The problem: Only the text of the records belongs in the answer, copied exactly, with every picture omitted.
▼
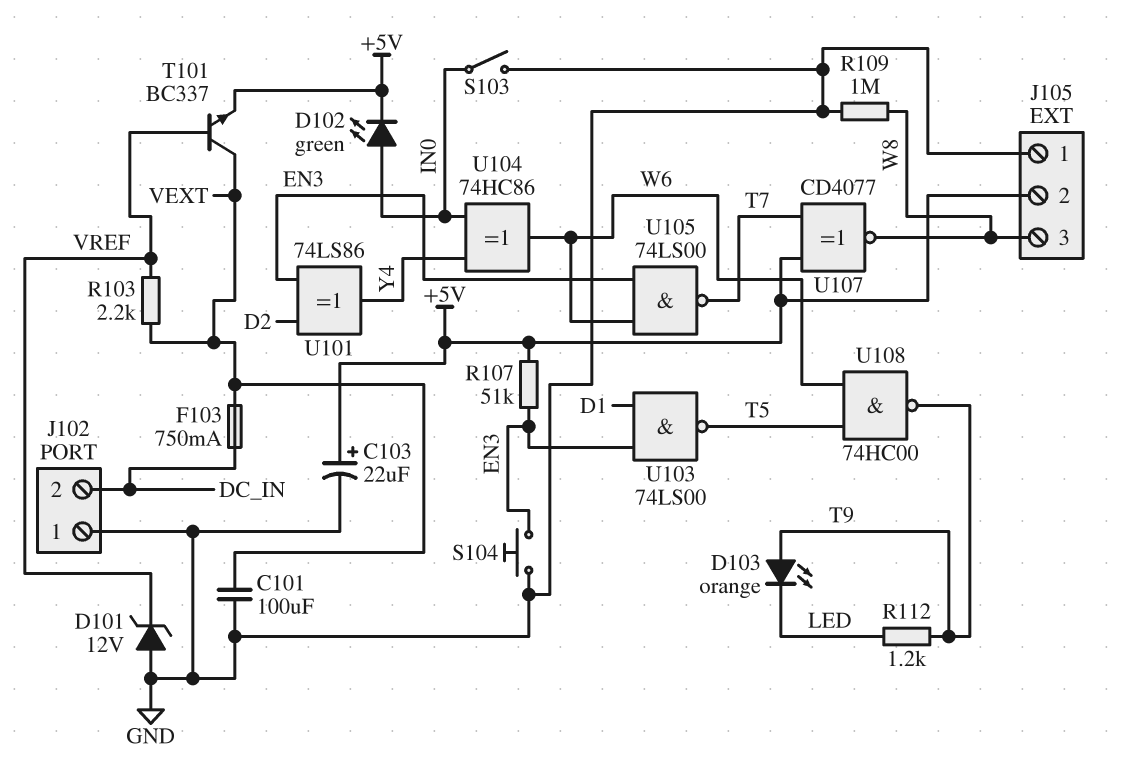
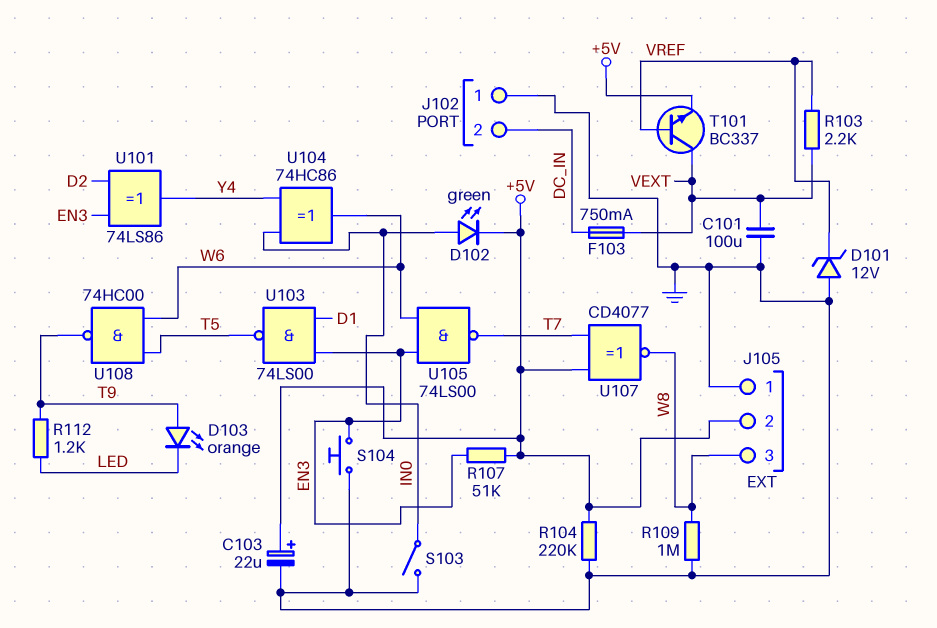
R104: none -> 220k (+5V, GND)

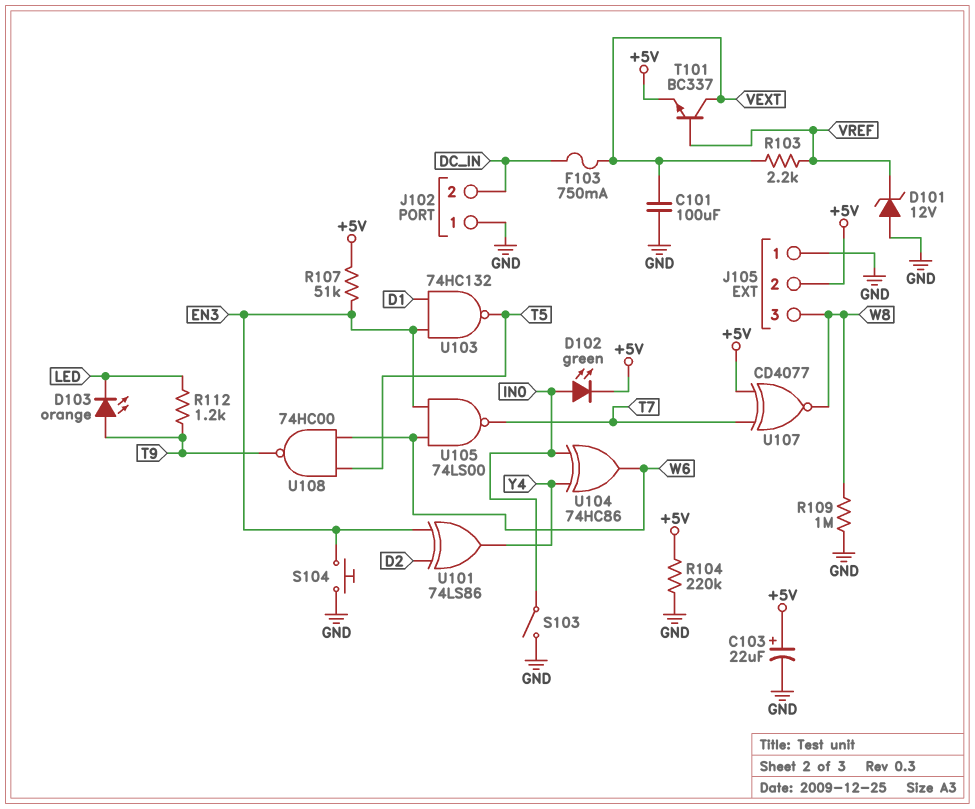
U103: NAND 74LS00 (in D1, in EN3, out T5) -> NAND 74HC132 (in D1, in EN3, out T5)

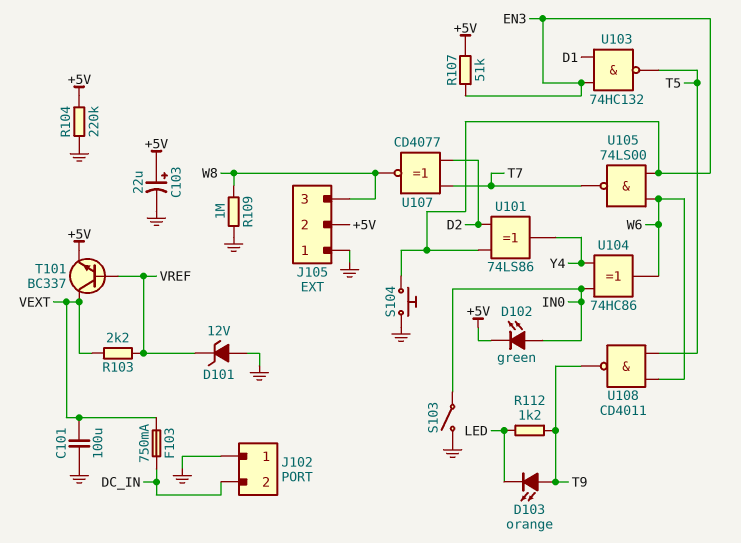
U107: XNOR CD4077 (in +5V, in T7, out W8) -> XNOR CD4077 (in D2, in T7, out W8)
U108: NAND 74HC00 (in T5, in W6, out T9) -> NAND CD4011 (in T5, in W6, out T9)

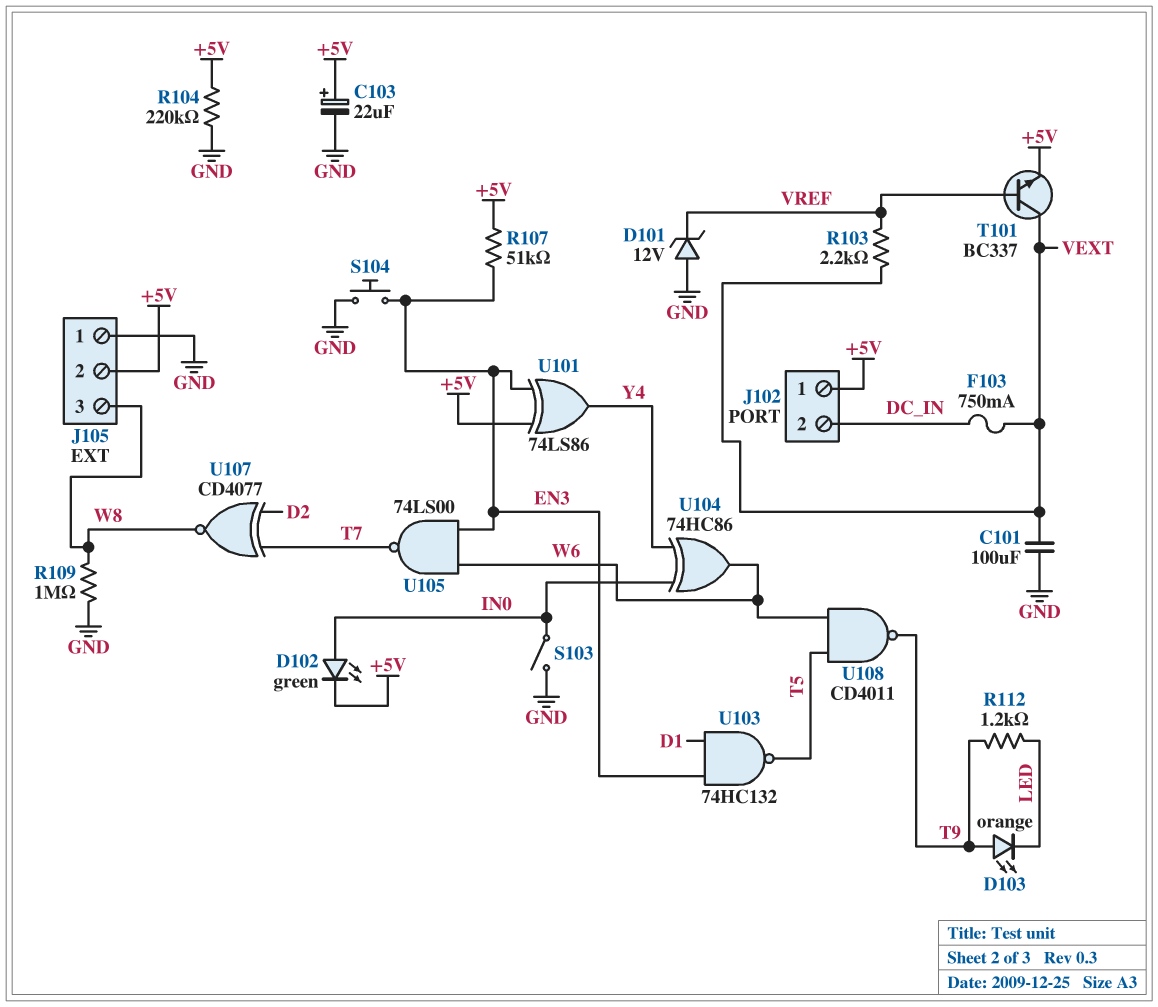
J102 pin 1: GND -> +5V
U101: XOR 74LS86 (in D2, in EN3, out Y4) -> XOR 74LS86 (in +5V, in EN3, out Y4)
▲
Response area:
R104: none -> 220k (+5V, GND)

U103: NAND 74LS00 (in D1, in EN3, out T5) -> NAND 74HC132 (in D1, in EN3, out T5)

U107: XNOR CD4077 (in +5V, in T7, out W8) -> XNOR CD4077 (in D2, in T7, out W8)
U108: NAND 74HC00 (in T5, in W6, out T9) -> NAND CD4011 (in T5, in W6, out T9)

J102 pin 1: GND -> +5V
U101: XOR 74LS86 (in D2, in EN3, out Y4) -> XOR 74LS86 (in +5V, in EN3, out Y4)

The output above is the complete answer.